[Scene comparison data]
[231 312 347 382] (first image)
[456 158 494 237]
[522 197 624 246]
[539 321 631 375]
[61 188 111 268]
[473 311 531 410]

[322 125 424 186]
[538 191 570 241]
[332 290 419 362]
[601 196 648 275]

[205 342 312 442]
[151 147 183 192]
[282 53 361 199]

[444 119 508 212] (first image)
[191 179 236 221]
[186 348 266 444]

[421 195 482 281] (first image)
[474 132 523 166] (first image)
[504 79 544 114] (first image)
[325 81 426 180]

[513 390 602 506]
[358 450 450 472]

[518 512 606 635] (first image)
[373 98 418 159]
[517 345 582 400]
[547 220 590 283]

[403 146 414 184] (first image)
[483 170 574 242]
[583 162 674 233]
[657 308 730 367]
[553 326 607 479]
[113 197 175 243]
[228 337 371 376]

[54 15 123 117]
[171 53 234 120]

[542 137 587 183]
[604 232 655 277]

What to work on
Exactly as they stand, please print the lines from the first line of the records above down to the line that includes "[61 188 111 268]", both of those included and no others.

Answer area
[231 312 347 382] (first image)
[456 158 494 237]
[522 197 624 246]
[539 321 631 375]
[61 188 111 268]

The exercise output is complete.